### PROBLEM STATEMENT
From the line that includes "shifted | pure_white_hand_weight" to the last line of the records that follow, copy every line exactly and nothing more, omitting pictures.

Extracted data entries
━━━

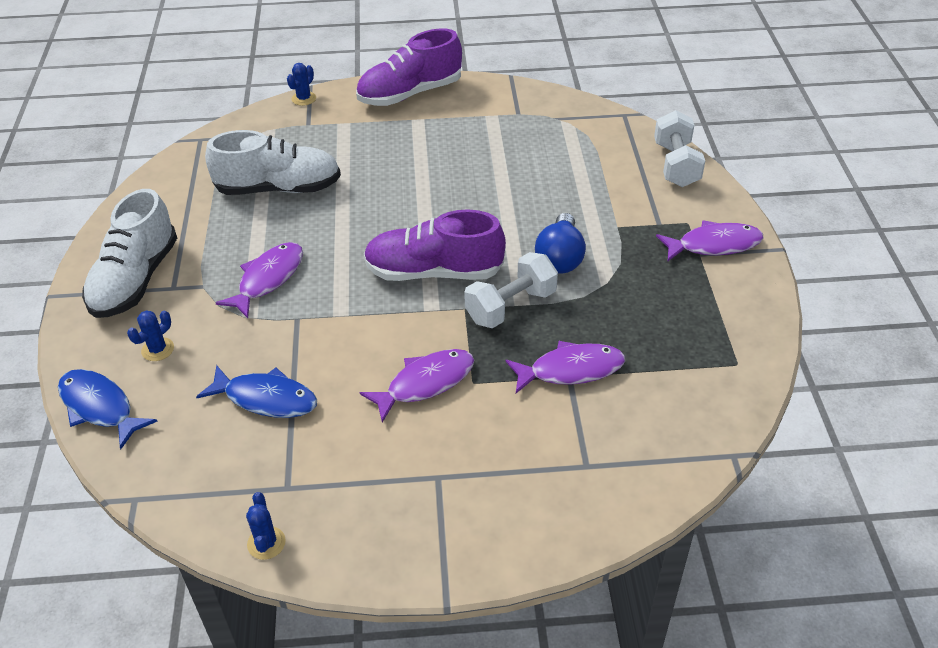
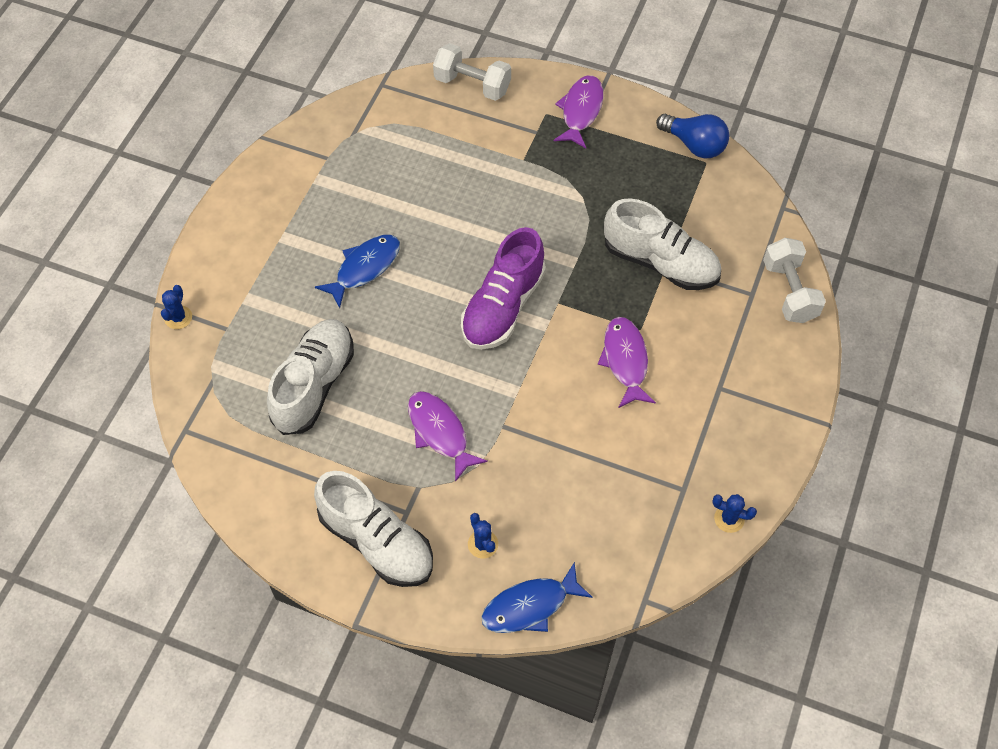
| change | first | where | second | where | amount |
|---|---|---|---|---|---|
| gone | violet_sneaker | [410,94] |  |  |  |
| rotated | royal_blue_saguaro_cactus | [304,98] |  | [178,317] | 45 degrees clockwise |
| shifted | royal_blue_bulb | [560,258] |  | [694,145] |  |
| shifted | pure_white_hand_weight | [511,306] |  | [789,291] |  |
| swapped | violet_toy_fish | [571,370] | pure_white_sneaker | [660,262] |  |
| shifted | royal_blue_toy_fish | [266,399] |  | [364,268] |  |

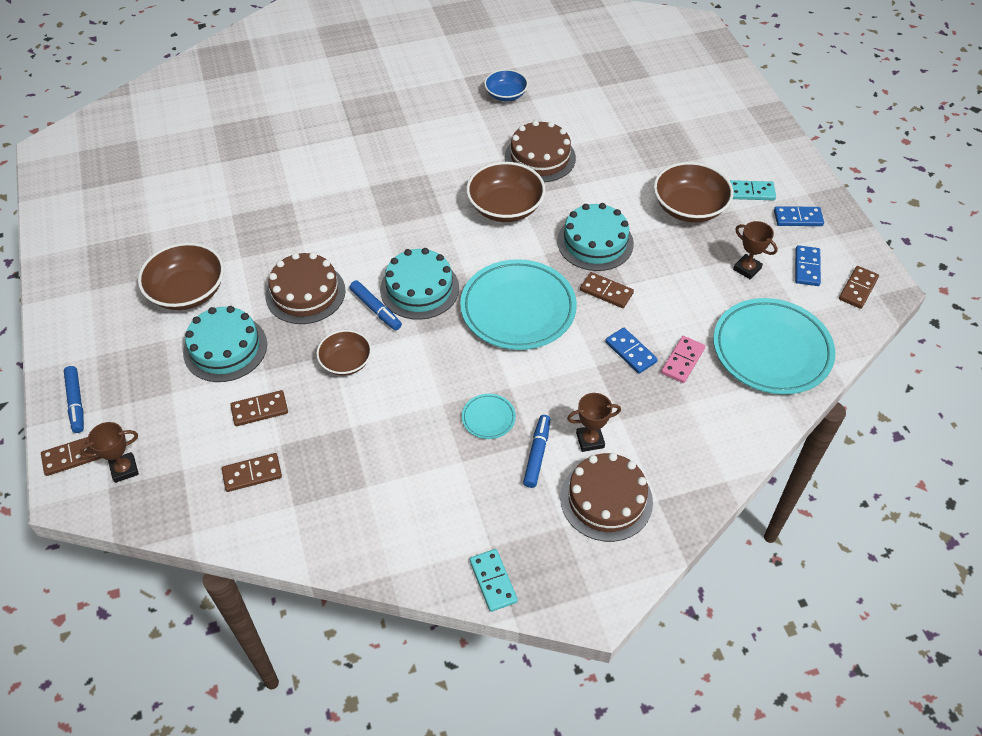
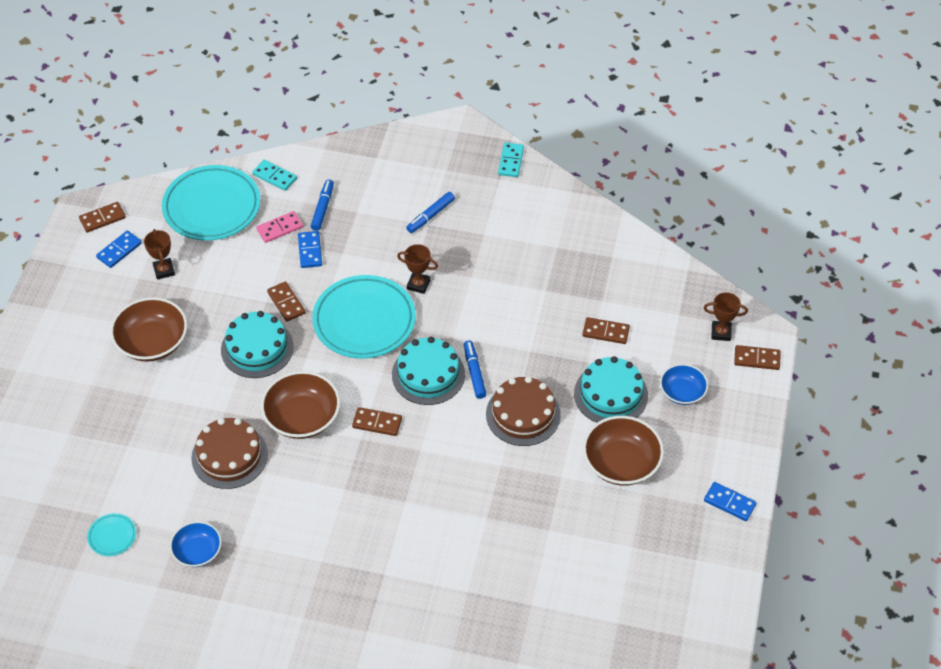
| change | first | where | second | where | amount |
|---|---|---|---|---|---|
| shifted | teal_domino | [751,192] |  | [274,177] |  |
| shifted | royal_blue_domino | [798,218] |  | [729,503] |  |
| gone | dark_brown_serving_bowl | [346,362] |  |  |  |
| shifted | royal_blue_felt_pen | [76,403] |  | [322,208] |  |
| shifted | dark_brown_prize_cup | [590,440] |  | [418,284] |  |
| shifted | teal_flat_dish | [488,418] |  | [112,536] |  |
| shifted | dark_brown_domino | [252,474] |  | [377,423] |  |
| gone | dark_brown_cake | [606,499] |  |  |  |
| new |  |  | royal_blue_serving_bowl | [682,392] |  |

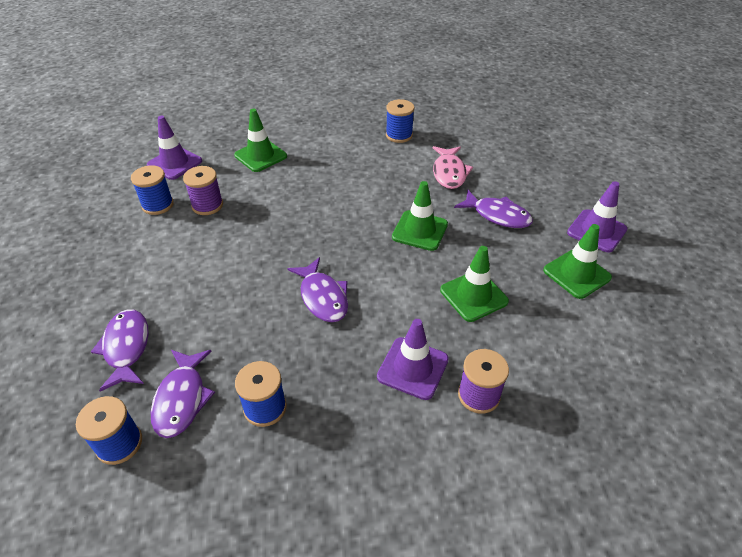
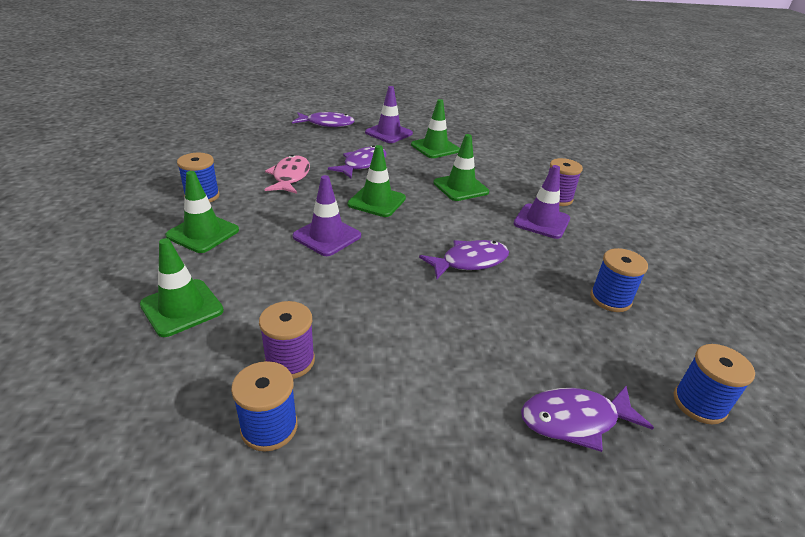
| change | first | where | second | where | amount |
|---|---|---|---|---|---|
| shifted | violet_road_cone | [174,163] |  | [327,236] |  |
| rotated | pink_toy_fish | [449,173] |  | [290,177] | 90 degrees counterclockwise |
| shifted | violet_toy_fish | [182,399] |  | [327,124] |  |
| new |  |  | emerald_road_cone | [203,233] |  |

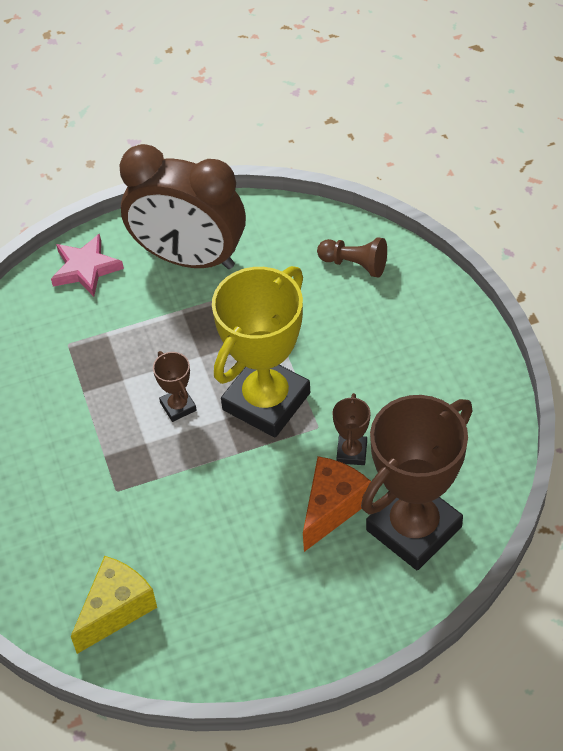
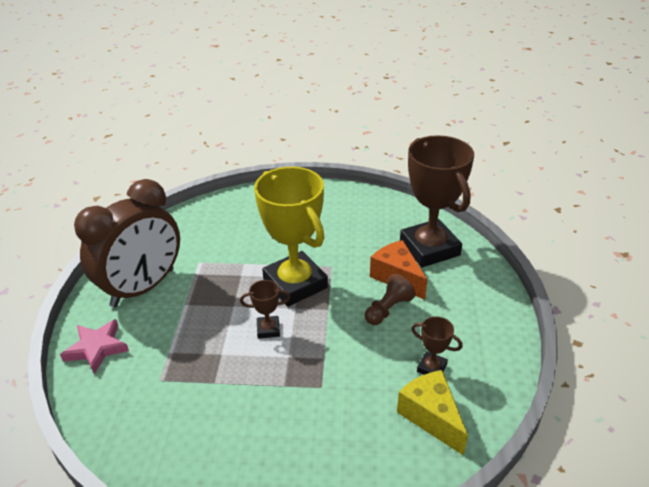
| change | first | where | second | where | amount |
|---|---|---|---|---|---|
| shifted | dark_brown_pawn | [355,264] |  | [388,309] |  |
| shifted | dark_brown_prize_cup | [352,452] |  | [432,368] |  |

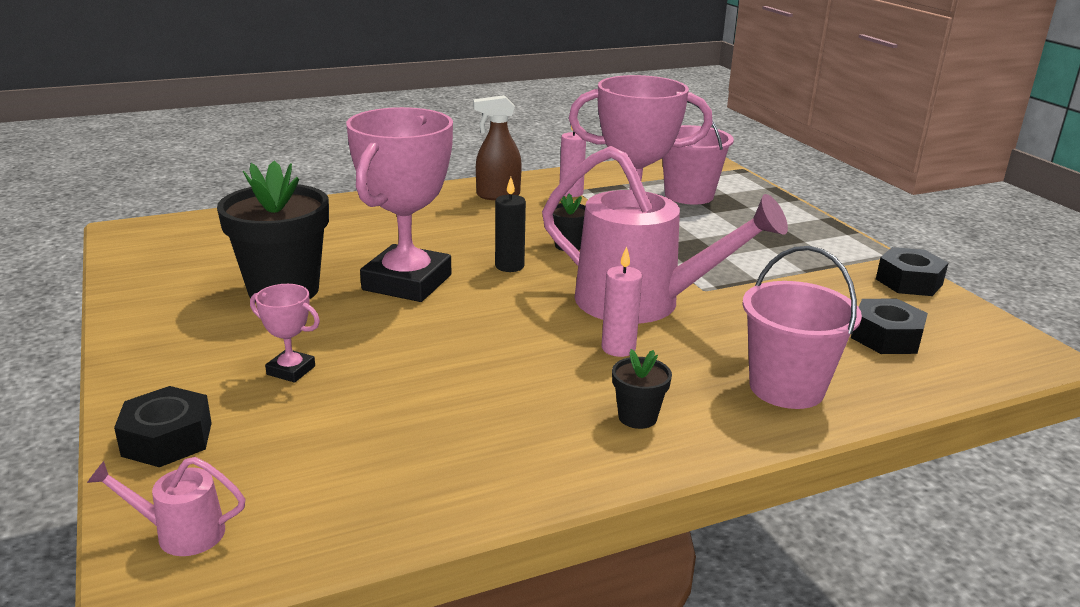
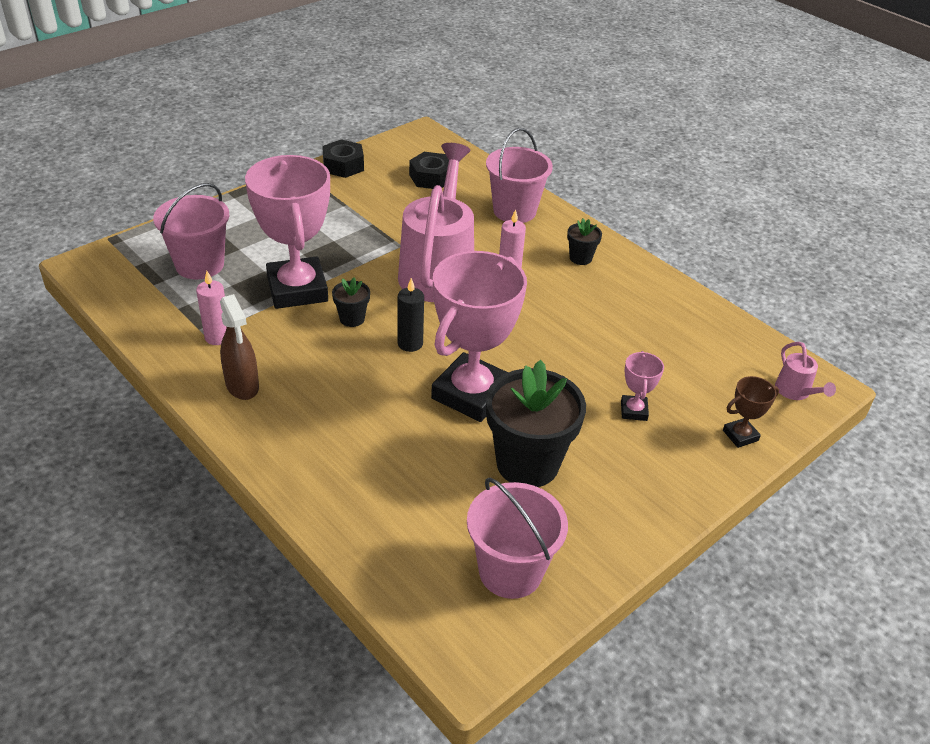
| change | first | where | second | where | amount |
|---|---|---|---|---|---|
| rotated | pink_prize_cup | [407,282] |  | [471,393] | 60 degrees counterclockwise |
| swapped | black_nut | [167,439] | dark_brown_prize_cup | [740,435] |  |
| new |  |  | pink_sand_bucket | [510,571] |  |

━━━

### RESPONSE TO THE TASK
| shifted | pure_white_hand_weight | [511,306] |  | [789,291] |  |
| swapped | violet_toy_fish | [571,370] | pure_white_sneaker | [660,262] |  |
| shifted | royal_blue_toy_fish | [266,399] |  | [364,268] |  |

| change | first | where | second | where | amount |
|---|---|---|---|---|---|
| shifted | teal_domino | [751,192] |  | [274,177] |  |
| shifted | royal_blue_domino | [798,218] |  | [729,503] |  |
| gone | dark_brown_serving_bowl | [346,362] |  |  |  |
| shifted | royal_blue_felt_pen | [76,403] |  | [322,208] |  |
| shifted | dark_brown_prize_cup | [590,440] |  | [418,284] |  |
| shifted | teal_flat_dish | [488,418] |  | [112,536] |  |
| shifted | dark_brown_domino | [252,474] |  | [377,423] |  |
| gone | dark_brown_cake | [606,499] |  |  |  |
| new |  |  | royal_blue_serving_bowl | [682,392] |  |

| change | first | where | second | where | amount |
|---|---|---|---|---|---|
| shifted | violet_road_cone | [174,163] |  | [327,236] |  |
| rotated | pink_toy_fish | [449,173] |  | [290,177] | 90 degrees counterclockwise |
| shifted | violet_toy_fish | [182,399] |  | [327,124] |  |
| new |  |  | emerald_road_cone | [203,233] |  |

| change | first | where | second | where | amount |
|---|---|---|---|---|---|
| shifted | dark_brown_pawn | [355,264] |  | [388,309] |  |
| shifted | dark_brown_prize_cup | [352,452] |  | [432,368] |  |

| change | first | where | second | where | amount |
|---|---|---|---|---|---|
| rotated | pink_prize_cup | [407,282] |  | [471,393] | 60 degrees counterclockwise |
| swapped | black_nut | [167,439] | dark_brown_prize_cup | [740,435] |  |
| new |  |  | pink_sand_bucket | [510,571] |  |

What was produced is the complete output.